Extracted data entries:
____________________
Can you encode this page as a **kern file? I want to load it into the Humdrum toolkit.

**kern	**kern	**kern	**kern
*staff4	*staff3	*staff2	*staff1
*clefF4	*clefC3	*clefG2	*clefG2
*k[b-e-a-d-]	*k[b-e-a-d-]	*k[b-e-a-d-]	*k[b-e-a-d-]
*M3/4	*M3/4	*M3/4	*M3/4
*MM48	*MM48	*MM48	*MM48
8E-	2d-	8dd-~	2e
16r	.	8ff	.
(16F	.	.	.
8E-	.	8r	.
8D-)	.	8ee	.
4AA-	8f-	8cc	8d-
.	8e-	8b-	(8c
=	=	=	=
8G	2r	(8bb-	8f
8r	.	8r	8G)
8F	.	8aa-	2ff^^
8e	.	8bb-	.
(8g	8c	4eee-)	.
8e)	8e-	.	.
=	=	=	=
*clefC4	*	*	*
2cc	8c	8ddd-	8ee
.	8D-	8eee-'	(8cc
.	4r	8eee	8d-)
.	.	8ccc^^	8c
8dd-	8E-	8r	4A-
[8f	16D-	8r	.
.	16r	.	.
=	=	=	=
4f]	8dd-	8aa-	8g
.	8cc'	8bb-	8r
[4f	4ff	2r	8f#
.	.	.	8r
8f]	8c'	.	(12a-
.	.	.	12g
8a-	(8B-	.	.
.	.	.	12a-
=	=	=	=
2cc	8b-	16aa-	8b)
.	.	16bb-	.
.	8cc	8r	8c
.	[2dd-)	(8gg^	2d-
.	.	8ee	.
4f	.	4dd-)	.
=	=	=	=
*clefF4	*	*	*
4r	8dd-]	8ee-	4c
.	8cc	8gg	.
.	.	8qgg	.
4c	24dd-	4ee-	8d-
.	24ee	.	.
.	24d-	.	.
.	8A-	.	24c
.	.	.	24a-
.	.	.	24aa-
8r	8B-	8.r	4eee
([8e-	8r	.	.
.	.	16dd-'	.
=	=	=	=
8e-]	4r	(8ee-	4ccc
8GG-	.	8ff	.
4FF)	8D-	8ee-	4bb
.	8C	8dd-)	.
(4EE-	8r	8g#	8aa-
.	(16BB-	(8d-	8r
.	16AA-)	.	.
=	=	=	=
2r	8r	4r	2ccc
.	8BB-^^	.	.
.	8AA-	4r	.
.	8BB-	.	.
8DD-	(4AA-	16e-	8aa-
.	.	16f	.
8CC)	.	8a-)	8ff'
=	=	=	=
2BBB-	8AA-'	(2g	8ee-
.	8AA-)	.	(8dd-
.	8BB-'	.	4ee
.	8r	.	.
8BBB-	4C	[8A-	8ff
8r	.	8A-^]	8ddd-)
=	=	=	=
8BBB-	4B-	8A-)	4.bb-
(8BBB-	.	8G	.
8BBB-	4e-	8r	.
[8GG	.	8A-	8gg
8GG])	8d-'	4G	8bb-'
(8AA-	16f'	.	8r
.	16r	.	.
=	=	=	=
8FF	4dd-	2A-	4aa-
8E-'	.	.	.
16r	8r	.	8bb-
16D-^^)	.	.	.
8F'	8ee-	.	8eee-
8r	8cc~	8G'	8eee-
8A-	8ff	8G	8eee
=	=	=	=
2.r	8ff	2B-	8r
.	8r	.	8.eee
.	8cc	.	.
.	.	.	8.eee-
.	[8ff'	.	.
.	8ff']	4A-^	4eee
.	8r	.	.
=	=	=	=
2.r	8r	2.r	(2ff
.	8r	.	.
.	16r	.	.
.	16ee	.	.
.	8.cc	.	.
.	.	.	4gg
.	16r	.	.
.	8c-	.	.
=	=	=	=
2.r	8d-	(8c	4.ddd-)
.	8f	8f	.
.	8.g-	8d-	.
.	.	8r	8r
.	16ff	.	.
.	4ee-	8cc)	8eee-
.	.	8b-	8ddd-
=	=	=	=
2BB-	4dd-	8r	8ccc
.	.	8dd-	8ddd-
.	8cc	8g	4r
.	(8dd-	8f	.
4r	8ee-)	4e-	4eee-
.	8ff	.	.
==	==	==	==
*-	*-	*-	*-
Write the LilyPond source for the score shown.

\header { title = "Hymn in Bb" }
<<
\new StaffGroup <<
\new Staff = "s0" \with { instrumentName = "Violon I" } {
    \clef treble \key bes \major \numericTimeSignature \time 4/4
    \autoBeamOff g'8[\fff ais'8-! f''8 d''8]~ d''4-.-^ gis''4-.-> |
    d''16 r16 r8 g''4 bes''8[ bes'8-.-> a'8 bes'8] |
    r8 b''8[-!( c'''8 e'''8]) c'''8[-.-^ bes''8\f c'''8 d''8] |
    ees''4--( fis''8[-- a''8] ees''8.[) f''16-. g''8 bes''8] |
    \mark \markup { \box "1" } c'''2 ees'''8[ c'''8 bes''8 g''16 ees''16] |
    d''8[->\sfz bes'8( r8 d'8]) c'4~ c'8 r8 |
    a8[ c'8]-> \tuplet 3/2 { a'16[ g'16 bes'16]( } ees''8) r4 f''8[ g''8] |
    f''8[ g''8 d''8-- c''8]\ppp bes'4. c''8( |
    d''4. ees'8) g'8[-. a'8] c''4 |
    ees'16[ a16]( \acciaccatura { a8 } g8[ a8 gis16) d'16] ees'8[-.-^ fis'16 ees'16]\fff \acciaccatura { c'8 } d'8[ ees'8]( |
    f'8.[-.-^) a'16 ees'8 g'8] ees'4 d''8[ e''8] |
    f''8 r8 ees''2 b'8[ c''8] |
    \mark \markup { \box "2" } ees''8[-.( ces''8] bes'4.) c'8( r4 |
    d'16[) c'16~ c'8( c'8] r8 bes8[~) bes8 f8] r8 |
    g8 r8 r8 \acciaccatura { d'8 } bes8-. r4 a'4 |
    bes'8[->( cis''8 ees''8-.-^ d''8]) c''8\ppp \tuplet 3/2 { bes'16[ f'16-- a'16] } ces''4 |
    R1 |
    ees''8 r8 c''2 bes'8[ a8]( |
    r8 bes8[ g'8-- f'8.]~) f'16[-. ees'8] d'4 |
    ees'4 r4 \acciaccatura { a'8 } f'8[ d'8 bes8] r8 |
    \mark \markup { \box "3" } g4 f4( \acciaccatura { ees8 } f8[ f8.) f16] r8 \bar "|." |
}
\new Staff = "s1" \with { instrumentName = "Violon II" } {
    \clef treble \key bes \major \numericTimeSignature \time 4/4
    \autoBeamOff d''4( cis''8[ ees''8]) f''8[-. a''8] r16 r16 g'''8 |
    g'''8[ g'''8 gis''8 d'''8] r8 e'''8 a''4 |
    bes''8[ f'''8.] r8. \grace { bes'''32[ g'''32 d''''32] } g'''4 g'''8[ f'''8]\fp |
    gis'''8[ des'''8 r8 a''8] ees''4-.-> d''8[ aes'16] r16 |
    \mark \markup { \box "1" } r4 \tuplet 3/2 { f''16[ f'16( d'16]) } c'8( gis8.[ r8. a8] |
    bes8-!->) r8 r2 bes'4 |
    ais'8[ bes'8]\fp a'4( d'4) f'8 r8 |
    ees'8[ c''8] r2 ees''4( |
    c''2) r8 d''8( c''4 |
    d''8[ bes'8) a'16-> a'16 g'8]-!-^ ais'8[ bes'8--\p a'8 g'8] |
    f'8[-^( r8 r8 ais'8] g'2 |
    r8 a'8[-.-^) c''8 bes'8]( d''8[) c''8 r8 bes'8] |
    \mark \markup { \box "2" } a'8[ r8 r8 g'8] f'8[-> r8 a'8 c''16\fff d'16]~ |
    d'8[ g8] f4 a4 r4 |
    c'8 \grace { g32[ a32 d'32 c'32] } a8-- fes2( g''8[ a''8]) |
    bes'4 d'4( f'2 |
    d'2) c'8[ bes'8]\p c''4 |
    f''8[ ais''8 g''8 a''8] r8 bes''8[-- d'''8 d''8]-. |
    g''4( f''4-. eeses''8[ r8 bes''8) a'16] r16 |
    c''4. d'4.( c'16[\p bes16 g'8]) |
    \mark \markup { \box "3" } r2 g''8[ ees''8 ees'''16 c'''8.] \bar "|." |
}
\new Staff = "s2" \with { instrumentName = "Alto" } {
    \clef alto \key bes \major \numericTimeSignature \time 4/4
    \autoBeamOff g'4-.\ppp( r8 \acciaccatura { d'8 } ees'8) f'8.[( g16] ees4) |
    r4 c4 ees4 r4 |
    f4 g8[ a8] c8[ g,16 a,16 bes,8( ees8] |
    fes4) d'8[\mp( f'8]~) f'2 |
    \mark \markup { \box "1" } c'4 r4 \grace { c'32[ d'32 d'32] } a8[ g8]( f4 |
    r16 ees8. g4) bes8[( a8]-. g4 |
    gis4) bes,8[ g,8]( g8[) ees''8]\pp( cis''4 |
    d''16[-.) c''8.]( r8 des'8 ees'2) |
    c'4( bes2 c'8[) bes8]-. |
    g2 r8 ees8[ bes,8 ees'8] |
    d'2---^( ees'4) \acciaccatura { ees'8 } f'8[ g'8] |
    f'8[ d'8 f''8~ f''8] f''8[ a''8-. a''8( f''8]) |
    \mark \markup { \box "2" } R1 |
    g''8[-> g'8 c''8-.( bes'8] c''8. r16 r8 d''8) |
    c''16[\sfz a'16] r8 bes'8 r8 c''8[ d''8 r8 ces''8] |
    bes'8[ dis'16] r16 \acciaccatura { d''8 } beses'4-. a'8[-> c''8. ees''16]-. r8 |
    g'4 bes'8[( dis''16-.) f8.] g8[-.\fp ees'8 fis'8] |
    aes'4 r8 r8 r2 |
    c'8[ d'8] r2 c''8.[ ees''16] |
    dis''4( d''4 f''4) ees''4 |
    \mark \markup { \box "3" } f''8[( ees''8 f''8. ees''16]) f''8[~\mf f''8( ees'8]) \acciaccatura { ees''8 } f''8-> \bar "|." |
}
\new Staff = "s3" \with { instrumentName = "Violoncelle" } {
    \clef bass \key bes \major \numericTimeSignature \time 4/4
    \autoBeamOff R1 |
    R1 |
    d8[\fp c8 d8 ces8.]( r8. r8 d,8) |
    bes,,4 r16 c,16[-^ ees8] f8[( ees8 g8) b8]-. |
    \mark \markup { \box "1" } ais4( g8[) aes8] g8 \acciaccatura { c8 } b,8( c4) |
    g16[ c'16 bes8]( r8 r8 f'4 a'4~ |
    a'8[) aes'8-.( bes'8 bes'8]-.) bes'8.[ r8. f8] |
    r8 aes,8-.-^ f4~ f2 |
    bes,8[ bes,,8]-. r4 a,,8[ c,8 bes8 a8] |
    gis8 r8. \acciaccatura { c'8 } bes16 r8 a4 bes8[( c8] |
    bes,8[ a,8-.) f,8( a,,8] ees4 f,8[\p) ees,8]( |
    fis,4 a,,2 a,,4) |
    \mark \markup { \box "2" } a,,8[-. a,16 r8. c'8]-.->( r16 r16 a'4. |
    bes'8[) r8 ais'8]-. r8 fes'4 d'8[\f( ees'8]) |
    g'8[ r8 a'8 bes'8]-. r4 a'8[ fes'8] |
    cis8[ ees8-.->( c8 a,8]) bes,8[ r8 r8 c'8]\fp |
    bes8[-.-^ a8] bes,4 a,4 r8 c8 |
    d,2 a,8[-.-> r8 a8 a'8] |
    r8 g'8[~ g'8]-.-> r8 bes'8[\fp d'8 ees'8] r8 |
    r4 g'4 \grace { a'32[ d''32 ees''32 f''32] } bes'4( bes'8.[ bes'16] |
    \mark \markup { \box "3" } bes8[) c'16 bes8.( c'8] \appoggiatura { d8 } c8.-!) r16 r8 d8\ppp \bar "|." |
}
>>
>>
____________________
▶ _Task instructions_:
List every line of the records above that contains the string "tuplet". Case counts.

▶ _The response_:
    a8[ c'8]-> \tuplet 3/2 { a'16[ g'16 bes'16]( } ees''8) r4 f''8[ g''8] |
    bes'8[->( cis''8 ees''8-.-^ d''8]) c''8\ppp \tuplet 3/2 { bes'16[ f'16-- a'16] } ces''4 |
    \mark \markup { \box "1" } r4 \tuplet 3/2 { f''16[ f'16( d'16]) } c'8( gis8.[ r8. a8] |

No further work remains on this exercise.